Work request
No image is to be carried over; reproduce the rest of the listing word for word.

Information shown
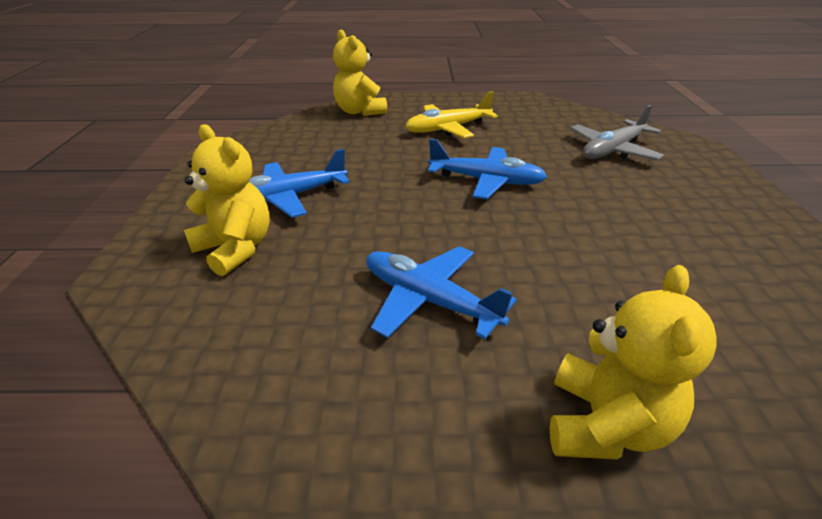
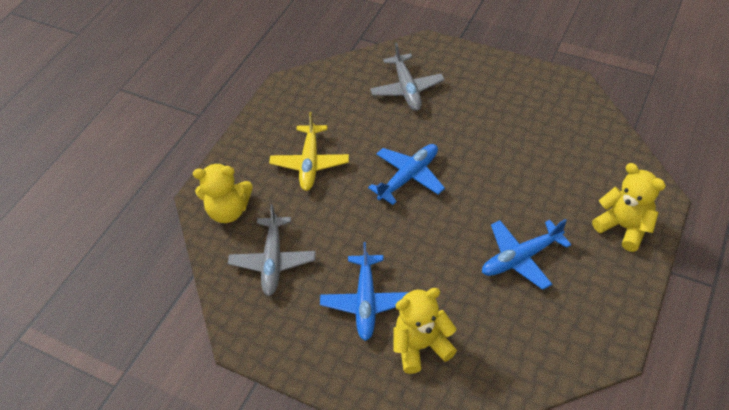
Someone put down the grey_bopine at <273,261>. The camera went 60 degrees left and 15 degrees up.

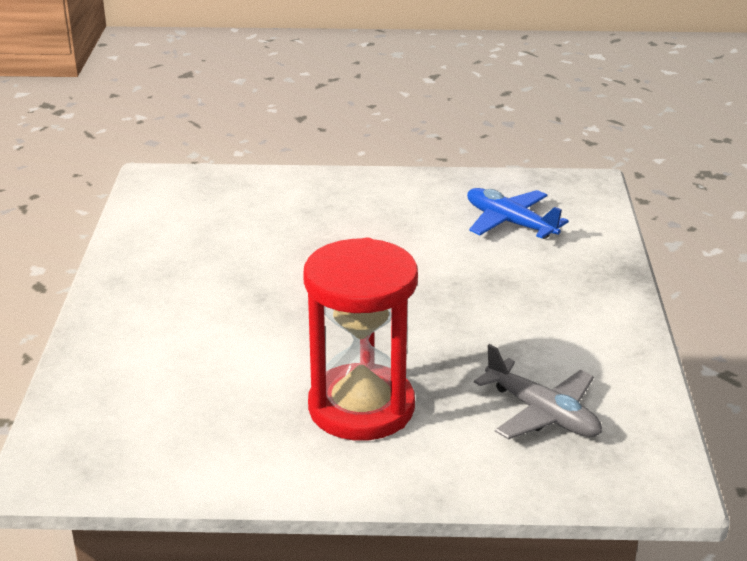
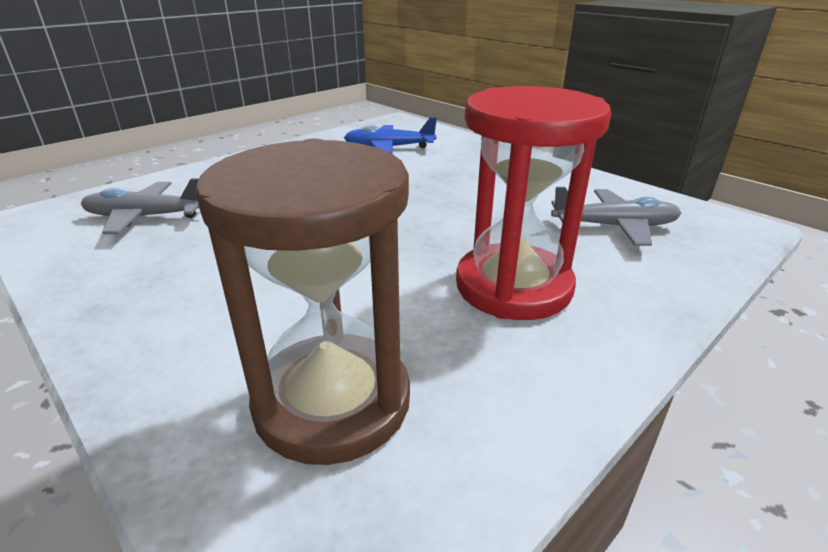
Someone put down the grey_bopine at <145,217>. Someone put down the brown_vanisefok at <332,401>. The camera went 45 degrees left and 0 degrees up.

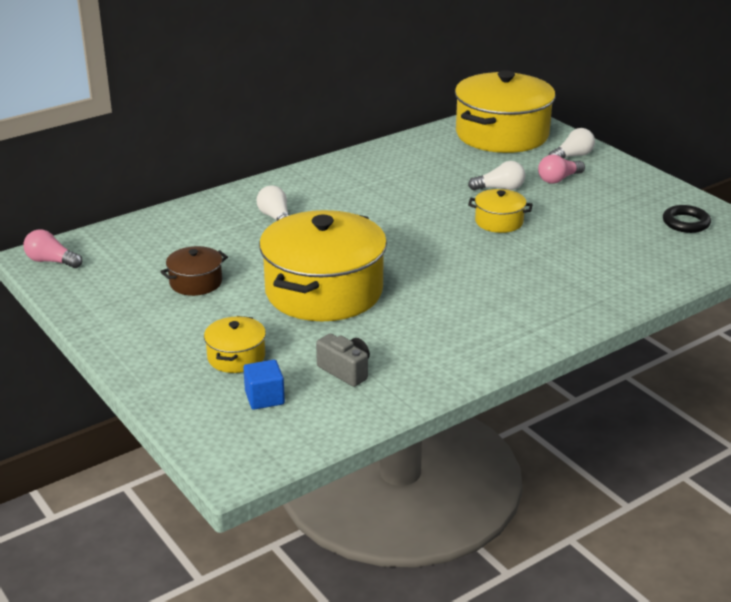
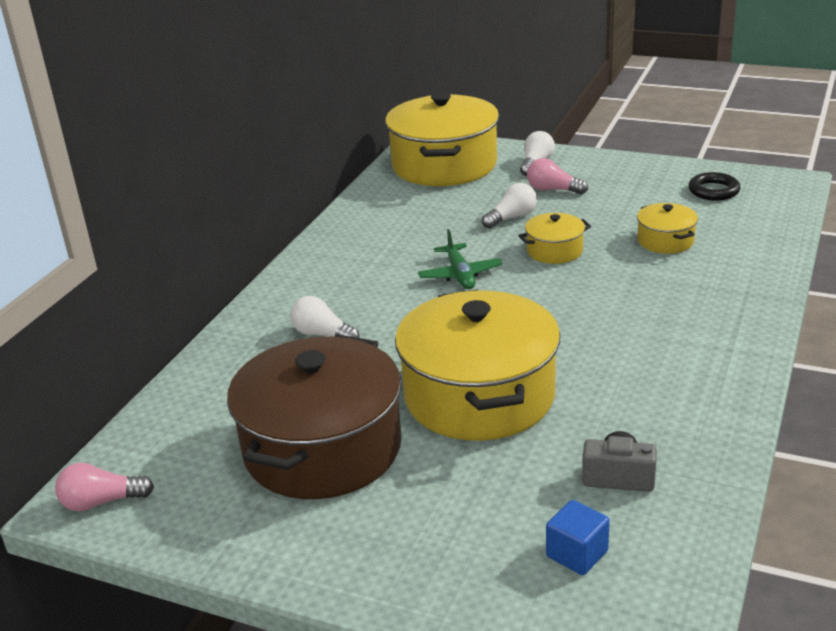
Someone scaled the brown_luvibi at <196,282> by 2.21. Someone put down the green_bopine at <460,275>. Someone rotated the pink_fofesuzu at <558,179> by 90 degrees clockwise. Someone carried the yellow_luvibi from <236,357> to <665,241>. The camera went 30 degrees left and 0 degrees up.

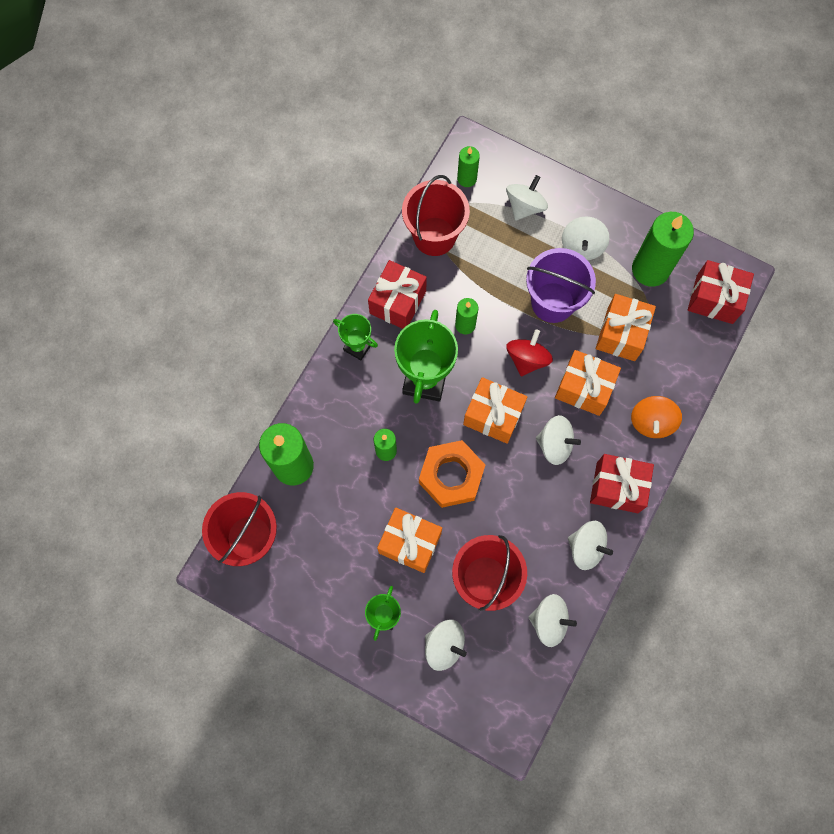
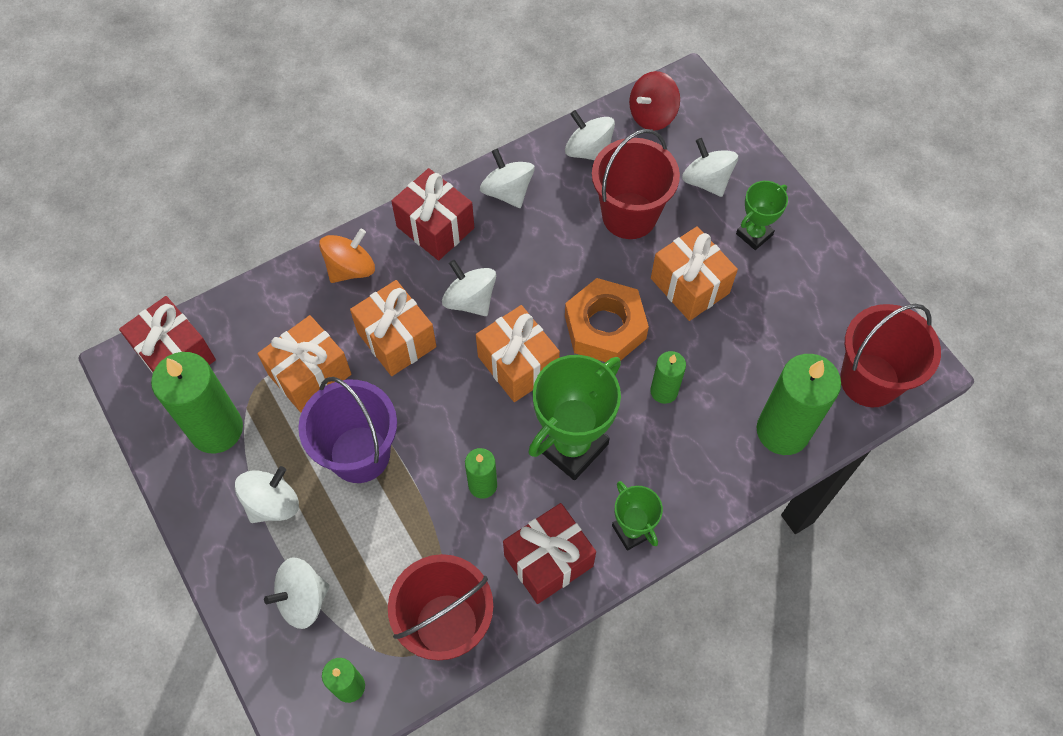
Someone carried the red_ripugan from <527,359> to <652,115>. The camera went 150 degrees left and 10 degrees down.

Answer to the problem
Someone put down the grey_bopine at <273,261>. The camera went 60 degrees left and 15 degrees up.

Someone put down the grey_bopine at <145,217>. Someone put down the brown_vanisefok at <332,401>. The camera went 45 degrees left and 0 degrees up.

Someone scaled the brown_luvibi at <196,282> by 2.21. Someone put down the green_bopine at <460,275>. Someone rotated the pink_fofesuzu at <558,179> by 90 degrees clockwise. Someone carried the yellow_luvibi from <236,357> to <665,241>. The camera went 30 degrees left and 0 degrees up.

Someone carried the red_ripugan from <527,359> to <652,115>. The camera went 150 degrees left and 10 degrees down.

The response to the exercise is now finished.